Data provided: Begin

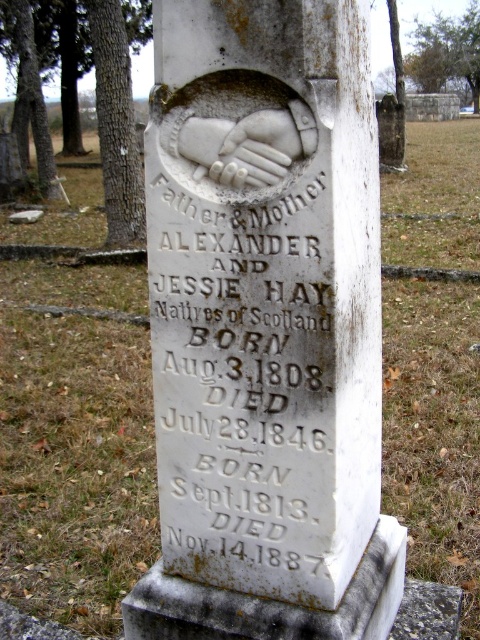
Identify the location of white marble gravestone at center. The height and width of the screenshot is (640, 480). click(x=265, y=328).

Does white marble gravestone at center come in front of white stone inscription at center?

Yes, it is.

Image resolution: width=480 pixels, height=640 pixels. What are the coordinates of `white marble gravestone at center` in the screenshot? It's located at (265, 328).

Which of these two, white stone inscription at center or white marble hand at center, stands shorter?

white marble hand at center

Is white stone inscription at center wider than white marble hand at center?

Indeed, white stone inscription at center has a greater width compared to white marble hand at center.

Measure the distance between white stone inscription at center and camera.

white stone inscription at center is 1.38 meters away from camera.

Identify the location of white stone inscription at center. The width and height of the screenshot is (480, 640). (242, 378).

Is white marble gravestone at center to the right of white marble hand at center from the viewer's perspective?

Yes, white marble gravestone at center is to the right of white marble hand at center.

Is white marble gravestone at center taller than white marble hand at center?

Yes, white marble gravestone at center is taller than white marble hand at center.

Identify the location of white marble gravestone at center. Image resolution: width=480 pixels, height=640 pixels. (265, 328).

Data provided: End

▶ [Task item]
Extract all of the data above word for word, leaving out the pictures.

▶ [Written solution]
Identify the location of white marble gravestone at center. The height and width of the screenshot is (640, 480). click(x=265, y=328).

Does white marble gravestone at center come in front of white stone inscription at center?

Yes, it is.

Image resolution: width=480 pixels, height=640 pixels. What are the coordinates of `white marble gravestone at center` in the screenshot? It's located at (265, 328).

Which of these two, white stone inscription at center or white marble hand at center, stands shorter?

white marble hand at center

Is white stone inscription at center wider than white marble hand at center?

Indeed, white stone inscription at center has a greater width compared to white marble hand at center.

Measure the distance between white stone inscription at center and camera.

white stone inscription at center is 1.38 meters away from camera.

Identify the location of white stone inscription at center. The width and height of the screenshot is (480, 640). (242, 378).

Is white marble gravestone at center to the right of white marble hand at center from the viewer's perspective?

Yes, white marble gravestone at center is to the right of white marble hand at center.

Is white marble gravestone at center taller than white marble hand at center?

Yes, white marble gravestone at center is taller than white marble hand at center.

Identify the location of white marble gravestone at center. Image resolution: width=480 pixels, height=640 pixels. (265, 328).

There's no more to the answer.